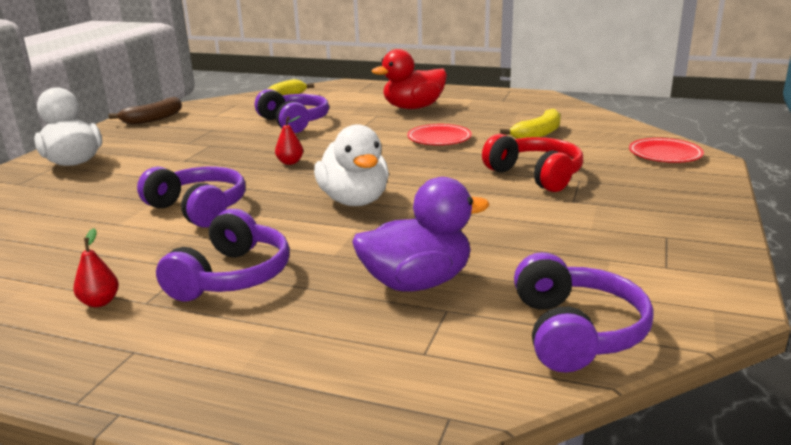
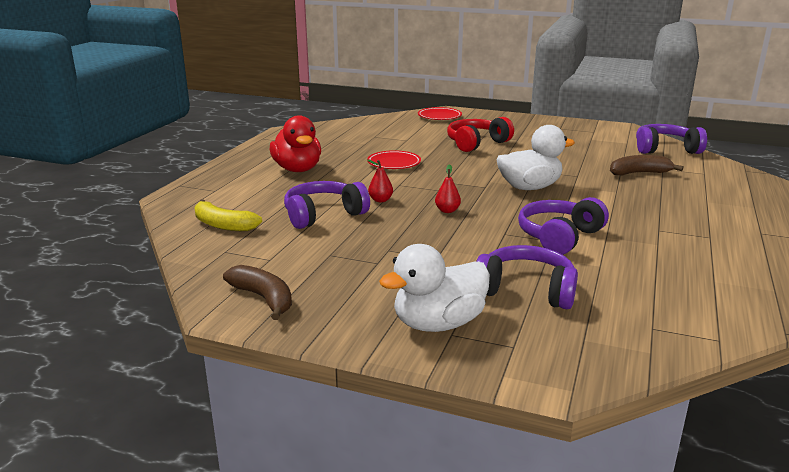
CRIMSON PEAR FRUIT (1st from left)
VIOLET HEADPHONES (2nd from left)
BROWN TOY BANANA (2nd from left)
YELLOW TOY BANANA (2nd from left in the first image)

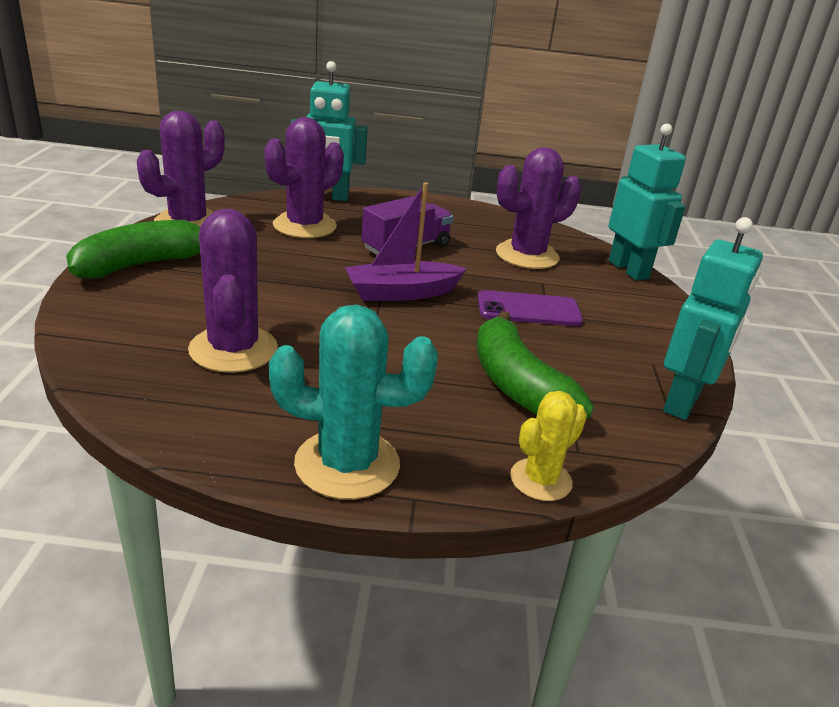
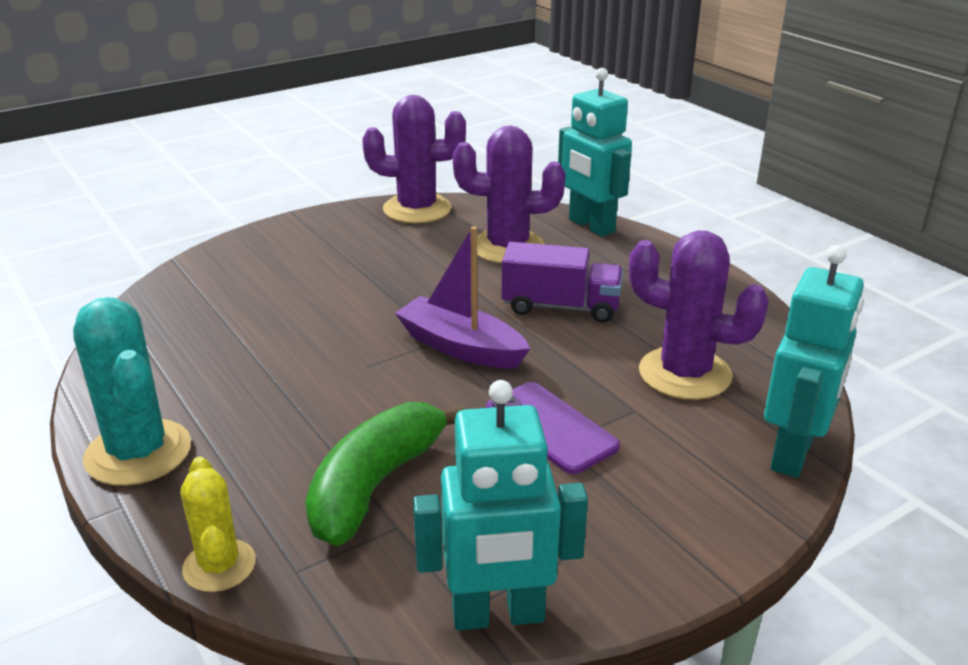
YELLOW SAGUARO CACTUS
GREEN TOY BANANA (1st from left in the first image)
VIOLET SAGUARO CACTUS (2nd from left in the first image)

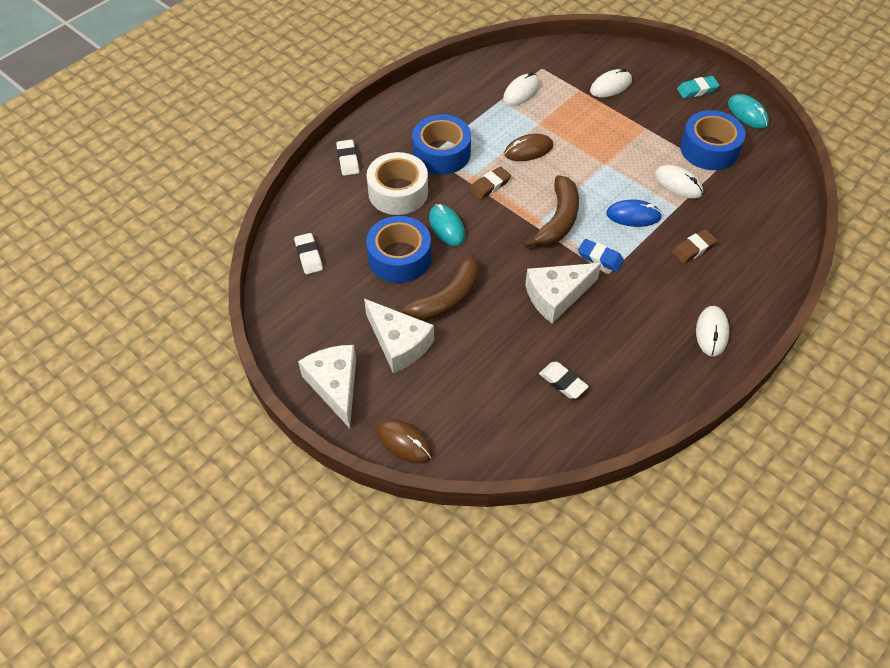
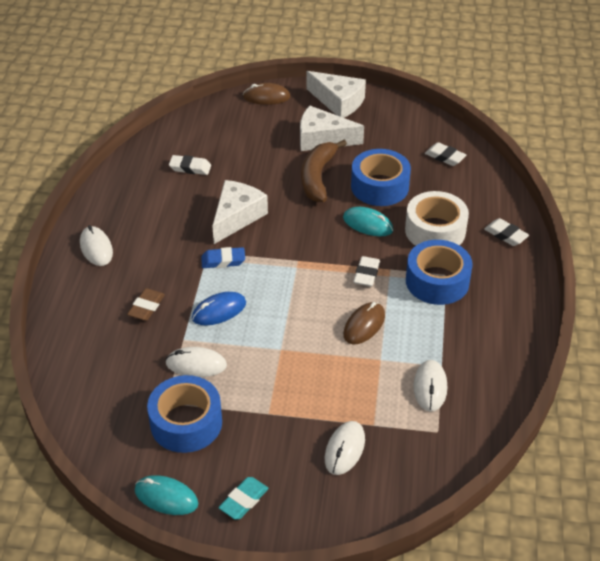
PURE WHITE PENCIL ERASER (2nd from left)
BROWN TOY BANANA (2nd from left in the first image)

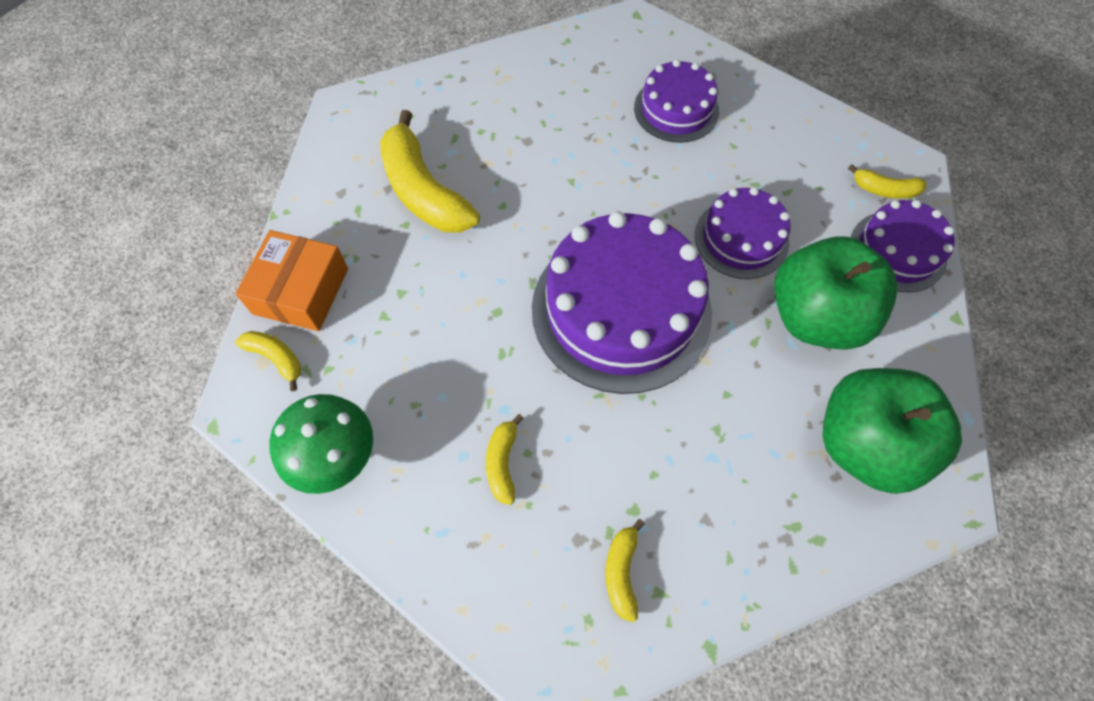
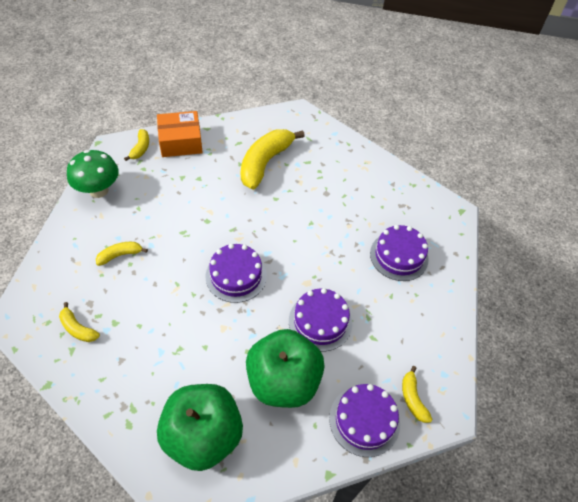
YELLOW TOY BANANA (1st from left)
VIOLET CAKE (1st from left)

┄┄┄┄┄┄┄┄┄┄

#### Task description:
Write out exactly, with no pictures, each line from the one containing "PURE WHITE PENCIL ERASER (2nd from left)" through the last line of the listing above, both included.

#### Exercise result:
PURE WHITE PENCIL ERASER (2nd from left)
BROWN TOY BANANA (2nd from left in the first image)

YELLOW TOY BANANA (1st from left)
VIOLET CAKE (1st from left)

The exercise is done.